··· Entries supplied ···

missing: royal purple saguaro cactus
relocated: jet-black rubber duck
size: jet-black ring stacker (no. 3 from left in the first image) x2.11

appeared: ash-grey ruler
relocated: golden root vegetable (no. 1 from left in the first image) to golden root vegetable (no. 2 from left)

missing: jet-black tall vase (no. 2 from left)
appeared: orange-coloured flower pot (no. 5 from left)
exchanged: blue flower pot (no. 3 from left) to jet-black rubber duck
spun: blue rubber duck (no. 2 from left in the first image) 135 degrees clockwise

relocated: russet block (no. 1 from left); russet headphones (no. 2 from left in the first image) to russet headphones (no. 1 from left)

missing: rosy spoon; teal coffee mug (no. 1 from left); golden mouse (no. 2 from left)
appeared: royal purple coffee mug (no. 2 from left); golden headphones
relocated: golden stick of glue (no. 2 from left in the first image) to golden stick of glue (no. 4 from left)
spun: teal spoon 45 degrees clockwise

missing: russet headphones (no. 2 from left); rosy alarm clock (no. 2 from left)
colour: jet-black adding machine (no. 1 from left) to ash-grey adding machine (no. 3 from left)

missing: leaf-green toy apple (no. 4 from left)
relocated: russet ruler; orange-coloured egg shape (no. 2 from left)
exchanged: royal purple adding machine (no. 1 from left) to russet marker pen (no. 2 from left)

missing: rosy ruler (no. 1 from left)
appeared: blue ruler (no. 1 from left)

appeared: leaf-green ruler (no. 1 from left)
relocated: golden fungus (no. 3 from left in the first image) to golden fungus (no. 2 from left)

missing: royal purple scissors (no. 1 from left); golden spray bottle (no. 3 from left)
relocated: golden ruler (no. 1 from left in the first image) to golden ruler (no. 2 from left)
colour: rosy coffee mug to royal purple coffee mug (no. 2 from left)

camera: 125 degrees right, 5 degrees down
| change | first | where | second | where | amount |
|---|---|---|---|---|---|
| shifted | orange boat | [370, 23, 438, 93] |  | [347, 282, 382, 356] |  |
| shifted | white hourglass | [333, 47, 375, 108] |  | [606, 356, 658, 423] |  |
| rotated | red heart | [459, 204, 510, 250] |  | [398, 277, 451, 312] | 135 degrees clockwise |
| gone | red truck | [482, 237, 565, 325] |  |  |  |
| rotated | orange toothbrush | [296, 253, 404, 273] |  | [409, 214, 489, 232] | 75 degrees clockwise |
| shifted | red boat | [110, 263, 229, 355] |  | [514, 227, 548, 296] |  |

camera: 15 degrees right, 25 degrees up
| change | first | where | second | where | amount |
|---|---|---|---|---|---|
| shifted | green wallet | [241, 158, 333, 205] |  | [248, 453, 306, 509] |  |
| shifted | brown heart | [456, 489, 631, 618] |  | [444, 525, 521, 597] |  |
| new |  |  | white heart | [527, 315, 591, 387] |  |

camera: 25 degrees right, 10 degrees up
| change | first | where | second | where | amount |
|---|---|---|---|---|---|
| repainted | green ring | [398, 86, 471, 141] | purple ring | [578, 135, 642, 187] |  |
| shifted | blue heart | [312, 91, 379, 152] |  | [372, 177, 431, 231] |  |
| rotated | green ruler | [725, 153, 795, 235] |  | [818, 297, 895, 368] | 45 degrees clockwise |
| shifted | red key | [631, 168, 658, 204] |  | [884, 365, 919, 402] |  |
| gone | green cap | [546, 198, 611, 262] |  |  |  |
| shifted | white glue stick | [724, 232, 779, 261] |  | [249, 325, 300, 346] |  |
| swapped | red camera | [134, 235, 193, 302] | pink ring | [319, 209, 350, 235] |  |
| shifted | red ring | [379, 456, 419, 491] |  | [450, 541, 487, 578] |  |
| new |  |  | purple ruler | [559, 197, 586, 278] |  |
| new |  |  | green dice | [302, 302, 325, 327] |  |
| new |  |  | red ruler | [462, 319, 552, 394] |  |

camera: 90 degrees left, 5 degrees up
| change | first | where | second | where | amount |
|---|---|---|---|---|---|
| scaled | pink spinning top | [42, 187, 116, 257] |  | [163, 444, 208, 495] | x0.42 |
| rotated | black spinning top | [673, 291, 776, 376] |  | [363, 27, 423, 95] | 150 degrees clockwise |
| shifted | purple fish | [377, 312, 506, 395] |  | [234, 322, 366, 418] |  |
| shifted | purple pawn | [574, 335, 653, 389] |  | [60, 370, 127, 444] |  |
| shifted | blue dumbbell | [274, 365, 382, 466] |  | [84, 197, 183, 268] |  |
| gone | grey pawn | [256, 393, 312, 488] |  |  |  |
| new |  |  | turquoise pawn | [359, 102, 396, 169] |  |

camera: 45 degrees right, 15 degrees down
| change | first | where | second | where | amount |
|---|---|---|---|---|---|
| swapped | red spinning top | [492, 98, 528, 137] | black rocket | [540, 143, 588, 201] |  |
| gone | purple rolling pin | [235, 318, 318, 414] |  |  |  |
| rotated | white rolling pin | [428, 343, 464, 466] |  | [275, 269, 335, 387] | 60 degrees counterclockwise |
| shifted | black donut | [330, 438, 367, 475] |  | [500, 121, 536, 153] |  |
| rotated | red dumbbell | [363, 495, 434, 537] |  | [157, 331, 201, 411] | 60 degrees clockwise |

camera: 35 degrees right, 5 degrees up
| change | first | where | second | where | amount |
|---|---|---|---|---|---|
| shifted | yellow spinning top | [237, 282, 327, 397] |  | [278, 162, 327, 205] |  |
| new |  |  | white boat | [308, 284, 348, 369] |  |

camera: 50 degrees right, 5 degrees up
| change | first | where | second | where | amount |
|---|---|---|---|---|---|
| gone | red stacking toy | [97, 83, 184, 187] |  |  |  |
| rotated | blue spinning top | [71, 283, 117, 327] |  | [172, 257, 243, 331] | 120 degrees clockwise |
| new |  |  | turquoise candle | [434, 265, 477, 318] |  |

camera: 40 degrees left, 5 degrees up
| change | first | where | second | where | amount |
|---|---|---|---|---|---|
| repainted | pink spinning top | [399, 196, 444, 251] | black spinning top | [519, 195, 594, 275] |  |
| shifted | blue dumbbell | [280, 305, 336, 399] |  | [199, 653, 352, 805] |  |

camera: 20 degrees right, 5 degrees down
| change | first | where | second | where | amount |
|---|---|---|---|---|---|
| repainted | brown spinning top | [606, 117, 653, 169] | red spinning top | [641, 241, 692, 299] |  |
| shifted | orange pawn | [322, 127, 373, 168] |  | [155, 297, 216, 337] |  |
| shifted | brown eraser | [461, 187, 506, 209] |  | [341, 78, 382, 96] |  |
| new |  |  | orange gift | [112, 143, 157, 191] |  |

···

[What you need to do]
Restate each record exactly as written.

[Result]
missing: royal purple saguaro cactus
relocated: jet-black rubber duck
size: jet-black ring stacker (no. 3 from left in the first image) x2.11

appeared: ash-grey ruler
relocated: golden root vegetable (no. 1 from left in the first image) to golden root vegetable (no. 2 from left)

missing: jet-black tall vase (no. 2 from left)
appeared: orange-coloured flower pot (no. 5 from left)
exchanged: blue flower pot (no. 3 from left) to jet-black rubber duck
spun: blue rubber duck (no. 2 from left in the first image) 135 degrees clockwise

relocated: russet block (no. 1 from left); russet headphones (no. 2 from left in the first image) to russet headphones (no. 1 from left)

missing: rosy spoon; teal coffee mug (no. 1 from left); golden mouse (no. 2 from left)
appeared: royal purple coffee mug (no. 2 from left); golden headphones
relocated: golden stick of glue (no. 2 from left in the first image) to golden stick of glue (no. 4 from left)
spun: teal spoon 45 degrees clockwise

missing: russet headphones (no. 2 from left); rosy alarm clock (no. 2 from left)
colour: jet-black adding machine (no. 1 from left) to ash-grey adding machine (no. 3 from left)

missing: leaf-green toy apple (no. 4 from left)
relocated: russet ruler; orange-coloured egg shape (no. 2 from left)
exchanged: royal purple adding machine (no. 1 from left) to russet marker pen (no. 2 from left)

missing: rosy ruler (no. 1 from left)
appeared: blue ruler (no. 1 from left)

appeared: leaf-green ruler (no. 1 from left)
relocated: golden fungus (no. 3 from left in the first image) to golden fungus (no. 2 from left)

missing: royal purple scissors (no. 1 from left); golden spray bottle (no. 3 from left)
relocated: golden ruler (no. 1 from left in the first image) to golden ruler (no. 2 from left)
colour: rosy coffee mug to royal purple coffee mug (no. 2 from left)

camera: 125 degrees right, 5 degrees down
| change | first | where | second | where | amount |
|---|---|---|---|---|---|
| shifted | orange boat | [370, 23, 438, 93] |  | [347, 282, 382, 356] |  |
| shifted | white hourglass | [333, 47, 375, 108] |  | [606, 356, 658, 423] |  |
| rotated | red heart | [459, 204, 510, 250] |  | [398, 277, 451, 312] | 135 degrees clockwise |
| gone | red truck | [482, 237, 565, 325] |  |  |  |
| rotated | orange toothbrush | [296, 253, 404, 273] |  | [409, 214, 489, 232] | 75 degrees clockwise |
| shifted | red boat | [110, 263, 229, 355] |  | [514, 227, 548, 296] |  |

camera: 15 degrees right, 25 degrees up
| change | first | where | second | where | amount |
|---|---|---|---|---|---|
| shifted | green wallet | [241, 158, 333, 205] |  | [248, 453, 306, 509] |  |
| shifted | brown heart | [456, 489, 631, 618] |  | [444, 525, 521, 597] |  |
| new |  |  | white heart | [527, 315, 591, 387] |  |

camera: 25 degrees right, 10 degrees up
| change | first | where | second | where | amount |
|---|---|---|---|---|---|
| repainted | green ring | [398, 86, 471, 141] | purple ring | [578, 135, 642, 187] |  |
| shifted | blue heart | [312, 91, 379, 152] |  | [372, 177, 431, 231] |  |
| rotated | green ruler | [725, 153, 795, 235] |  | [818, 297, 895, 368] | 45 degrees clockwise |
| shifted | red key | [631, 168, 658, 204] |  | [884, 365, 919, 402] |  |
| gone | green cap | [546, 198, 611, 262] |  |  |  |
| shifted | white glue stick | [724, 232, 779, 261] |  | [249, 325, 300, 346] |  |
| swapped | red camera | [134, 235, 193, 302] | pink ring | [319, 209, 350, 235] |  |
| shifted | red ring | [379, 456, 419, 491] |  | [450, 541, 487, 578] |  |
| new |  |  | purple ruler | [559, 197, 586, 278] |  |
| new |  |  | green dice | [302, 302, 325, 327] |  |
| new |  |  | red ruler | [462, 319, 552, 394] |  |

camera: 90 degrees left, 5 degrees up
| change | first | where | second | where | amount |
|---|---|---|---|---|---|
| scaled | pink spinning top | [42, 187, 116, 257] |  | [163, 444, 208, 495] | x0.42 |
| rotated | black spinning top | [673, 291, 776, 376] |  | [363, 27, 423, 95] | 150 degrees clockwise |
| shifted | purple fish | [377, 312, 506, 395] |  | [234, 322, 366, 418] |  |
| shifted | purple pawn | [574, 335, 653, 389] |  | [60, 370, 127, 444] |  |
| shifted | blue dumbbell | [274, 365, 382, 466] |  | [84, 197, 183, 268] |  |
| gone | grey pawn | [256, 393, 312, 488] |  |  |  |
| new |  |  | turquoise pawn | [359, 102, 396, 169] |  |

camera: 45 degrees right, 15 degrees down
| change | first | where | second | where | amount |
|---|---|---|---|---|---|
| swapped | red spinning top | [492, 98, 528, 137] | black rocket | [540, 143, 588, 201] |  |
| gone | purple rolling pin | [235, 318, 318, 414] |  |  |  |
| rotated | white rolling pin | [428, 343, 464, 466] |  | [275, 269, 335, 387] | 60 degrees counterclockwise |
| shifted | black donut | [330, 438, 367, 475] |  | [500, 121, 536, 153] |  |
| rotated | red dumbbell | [363, 495, 434, 537] |  | [157, 331, 201, 411] | 60 degrees clockwise |

camera: 35 degrees right, 5 degrees up
| change | first | where | second | where | amount |
|---|---|---|---|---|---|
| shifted | yellow spinning top | [237, 282, 327, 397] |  | [278, 162, 327, 205] |  |
| new |  |  | white boat | [308, 284, 348, 369] |  |

camera: 50 degrees right, 5 degrees up
| change | first | where | second | where | amount |
|---|---|---|---|---|---|
| gone | red stacking toy | [97, 83, 184, 187] |  |  |  |
| rotated | blue spinning top | [71, 283, 117, 327] |  | [172, 257, 243, 331] | 120 degrees clockwise |
| new |  |  | turquoise candle | [434, 265, 477, 318] |  |

camera: 40 degrees left, 5 degrees up
| change | first | where | second | where | amount |
|---|---|---|---|---|---|
| repainted | pink spinning top | [399, 196, 444, 251] | black spinning top | [519, 195, 594, 275] |  |
| shifted | blue dumbbell | [280, 305, 336, 399] |  | [199, 653, 352, 805] |  |

camera: 20 degrees right, 5 degrees down
| change | first | where | second | where | amount |
|---|---|---|---|---|---|
| repainted | brown spinning top | [606, 117, 653, 169] | red spinning top | [641, 241, 692, 299] |  |
| shifted | orange pawn | [322, 127, 373, 168] |  | [155, 297, 216, 337] |  |
| shifted | brown eraser | [461, 187, 506, 209] |  | [341, 78, 382, 96] |  |
| new |  |  | orange gift | [112, 143, 157, 191] |  |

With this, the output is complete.